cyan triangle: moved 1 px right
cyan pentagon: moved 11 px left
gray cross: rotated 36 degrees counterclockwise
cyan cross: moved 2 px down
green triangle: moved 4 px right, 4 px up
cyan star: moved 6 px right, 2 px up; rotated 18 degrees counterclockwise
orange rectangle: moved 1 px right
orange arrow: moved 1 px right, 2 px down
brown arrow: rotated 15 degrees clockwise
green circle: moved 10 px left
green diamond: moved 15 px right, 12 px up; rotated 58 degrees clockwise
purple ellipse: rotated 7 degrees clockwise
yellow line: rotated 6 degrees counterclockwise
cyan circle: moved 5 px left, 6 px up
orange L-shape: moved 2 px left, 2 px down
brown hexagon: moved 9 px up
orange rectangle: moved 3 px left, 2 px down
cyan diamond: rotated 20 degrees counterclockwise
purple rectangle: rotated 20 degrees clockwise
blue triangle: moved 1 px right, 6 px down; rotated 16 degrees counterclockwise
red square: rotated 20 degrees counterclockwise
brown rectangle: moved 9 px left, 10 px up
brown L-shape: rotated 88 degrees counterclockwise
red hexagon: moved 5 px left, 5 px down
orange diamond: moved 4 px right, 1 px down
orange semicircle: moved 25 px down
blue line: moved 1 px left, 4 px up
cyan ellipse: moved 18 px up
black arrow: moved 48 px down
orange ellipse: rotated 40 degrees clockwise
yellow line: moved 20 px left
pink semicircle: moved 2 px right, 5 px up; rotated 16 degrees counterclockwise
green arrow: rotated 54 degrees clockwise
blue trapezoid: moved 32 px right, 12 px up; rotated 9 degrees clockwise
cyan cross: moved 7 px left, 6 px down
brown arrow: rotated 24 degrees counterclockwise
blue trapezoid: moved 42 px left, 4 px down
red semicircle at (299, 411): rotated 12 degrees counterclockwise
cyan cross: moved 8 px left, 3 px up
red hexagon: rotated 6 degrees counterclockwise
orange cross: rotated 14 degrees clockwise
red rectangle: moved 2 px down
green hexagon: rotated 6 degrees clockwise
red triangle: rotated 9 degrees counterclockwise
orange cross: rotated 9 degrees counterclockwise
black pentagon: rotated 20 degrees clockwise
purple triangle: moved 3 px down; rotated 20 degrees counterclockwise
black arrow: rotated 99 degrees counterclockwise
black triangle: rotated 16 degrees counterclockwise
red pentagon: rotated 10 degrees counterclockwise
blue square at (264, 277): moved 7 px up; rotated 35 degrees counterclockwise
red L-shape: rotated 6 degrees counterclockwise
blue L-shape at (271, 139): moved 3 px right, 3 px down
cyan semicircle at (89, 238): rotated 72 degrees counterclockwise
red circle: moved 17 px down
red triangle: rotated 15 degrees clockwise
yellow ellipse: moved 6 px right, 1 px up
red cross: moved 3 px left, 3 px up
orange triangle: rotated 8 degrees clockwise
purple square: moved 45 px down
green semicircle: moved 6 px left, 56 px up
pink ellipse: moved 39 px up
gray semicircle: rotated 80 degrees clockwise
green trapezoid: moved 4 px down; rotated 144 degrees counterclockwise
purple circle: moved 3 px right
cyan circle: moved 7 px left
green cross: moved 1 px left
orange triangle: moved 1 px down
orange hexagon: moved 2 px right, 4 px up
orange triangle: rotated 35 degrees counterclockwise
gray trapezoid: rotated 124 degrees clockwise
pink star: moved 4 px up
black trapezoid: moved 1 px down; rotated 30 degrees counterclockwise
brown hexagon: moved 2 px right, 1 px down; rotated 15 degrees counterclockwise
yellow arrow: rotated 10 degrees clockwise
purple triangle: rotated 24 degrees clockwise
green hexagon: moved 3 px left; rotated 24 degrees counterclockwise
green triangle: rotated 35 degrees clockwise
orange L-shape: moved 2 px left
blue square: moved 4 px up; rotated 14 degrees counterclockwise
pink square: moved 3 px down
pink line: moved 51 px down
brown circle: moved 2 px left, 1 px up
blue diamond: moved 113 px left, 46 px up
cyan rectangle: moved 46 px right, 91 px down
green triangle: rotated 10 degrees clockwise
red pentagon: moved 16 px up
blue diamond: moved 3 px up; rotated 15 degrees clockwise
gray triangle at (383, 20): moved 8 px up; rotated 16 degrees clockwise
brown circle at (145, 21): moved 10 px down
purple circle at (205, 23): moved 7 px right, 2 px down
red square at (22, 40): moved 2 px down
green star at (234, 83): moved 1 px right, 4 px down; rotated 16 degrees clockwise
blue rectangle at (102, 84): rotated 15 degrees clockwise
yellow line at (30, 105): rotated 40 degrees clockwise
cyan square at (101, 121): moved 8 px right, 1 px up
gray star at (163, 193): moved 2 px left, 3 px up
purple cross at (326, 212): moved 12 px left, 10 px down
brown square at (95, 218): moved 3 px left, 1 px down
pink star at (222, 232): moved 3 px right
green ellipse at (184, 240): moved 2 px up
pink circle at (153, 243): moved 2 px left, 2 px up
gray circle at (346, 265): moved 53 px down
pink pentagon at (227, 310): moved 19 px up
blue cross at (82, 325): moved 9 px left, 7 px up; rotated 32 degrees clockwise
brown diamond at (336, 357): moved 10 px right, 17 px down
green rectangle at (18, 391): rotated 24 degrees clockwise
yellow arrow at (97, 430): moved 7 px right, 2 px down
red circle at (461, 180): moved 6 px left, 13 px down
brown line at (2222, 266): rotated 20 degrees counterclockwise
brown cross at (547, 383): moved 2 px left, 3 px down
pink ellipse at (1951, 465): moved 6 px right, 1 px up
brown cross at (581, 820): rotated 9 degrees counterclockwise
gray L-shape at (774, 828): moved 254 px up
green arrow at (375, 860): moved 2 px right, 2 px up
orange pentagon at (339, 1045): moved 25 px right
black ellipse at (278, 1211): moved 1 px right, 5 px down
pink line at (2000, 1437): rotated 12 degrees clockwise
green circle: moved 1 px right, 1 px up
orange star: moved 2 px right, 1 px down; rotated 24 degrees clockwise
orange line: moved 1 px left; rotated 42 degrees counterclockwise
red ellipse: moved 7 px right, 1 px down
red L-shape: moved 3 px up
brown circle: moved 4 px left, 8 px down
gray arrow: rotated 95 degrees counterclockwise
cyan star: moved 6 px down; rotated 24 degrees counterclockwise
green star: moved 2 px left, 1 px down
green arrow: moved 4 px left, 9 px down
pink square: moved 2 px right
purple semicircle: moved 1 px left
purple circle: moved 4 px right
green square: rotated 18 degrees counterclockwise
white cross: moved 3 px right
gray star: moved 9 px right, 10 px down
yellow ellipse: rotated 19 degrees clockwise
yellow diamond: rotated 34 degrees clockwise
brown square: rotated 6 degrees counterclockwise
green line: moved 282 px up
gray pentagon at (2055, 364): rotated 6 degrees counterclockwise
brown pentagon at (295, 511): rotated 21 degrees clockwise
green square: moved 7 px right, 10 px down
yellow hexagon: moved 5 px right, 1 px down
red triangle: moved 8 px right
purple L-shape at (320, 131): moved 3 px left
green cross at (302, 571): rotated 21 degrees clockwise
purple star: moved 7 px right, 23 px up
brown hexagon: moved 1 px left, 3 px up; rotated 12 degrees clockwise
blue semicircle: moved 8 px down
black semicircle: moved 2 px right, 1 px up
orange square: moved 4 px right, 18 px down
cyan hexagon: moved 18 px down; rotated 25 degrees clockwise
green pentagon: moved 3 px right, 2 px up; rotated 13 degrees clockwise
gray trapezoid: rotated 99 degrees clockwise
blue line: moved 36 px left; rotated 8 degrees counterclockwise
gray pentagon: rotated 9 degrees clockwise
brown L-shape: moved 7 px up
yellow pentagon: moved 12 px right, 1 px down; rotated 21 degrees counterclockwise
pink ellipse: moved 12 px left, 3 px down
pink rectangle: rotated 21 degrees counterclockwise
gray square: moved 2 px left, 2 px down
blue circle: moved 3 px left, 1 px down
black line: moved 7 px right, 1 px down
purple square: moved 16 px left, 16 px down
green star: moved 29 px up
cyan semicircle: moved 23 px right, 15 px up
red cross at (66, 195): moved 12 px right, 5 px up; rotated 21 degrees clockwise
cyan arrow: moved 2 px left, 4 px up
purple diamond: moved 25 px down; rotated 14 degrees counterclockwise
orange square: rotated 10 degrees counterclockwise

-------------------------

§ **Instructions for the task**
Your task is to set down again, exactly, every line from the beginning of the listing through the line with "cyan circle: moved 5 px left, 6 px up".

§ **Task result**
cyan triangle: moved 1 px right
cyan pentagon: moved 11 px left
gray cross: rotated 36 degrees counterclockwise
cyan cross: moved 2 px down
green triangle: moved 4 px right, 4 px up
cyan star: moved 6 px right, 2 px up; rotated 18 degrees counterclockwise
orange rectangle: moved 1 px right
orange arrow: moved 1 px right, 2 px down
brown arrow: rotated 15 degrees clockwise
green circle: moved 10 px left
green diamond: moved 15 px right, 12 px up; rotated 58 degrees clockwise
purple ellipse: rotated 7 degrees clockwise
yellow line: rotated 6 degrees counterclockwise
cyan circle: moved 5 px left, 6 px up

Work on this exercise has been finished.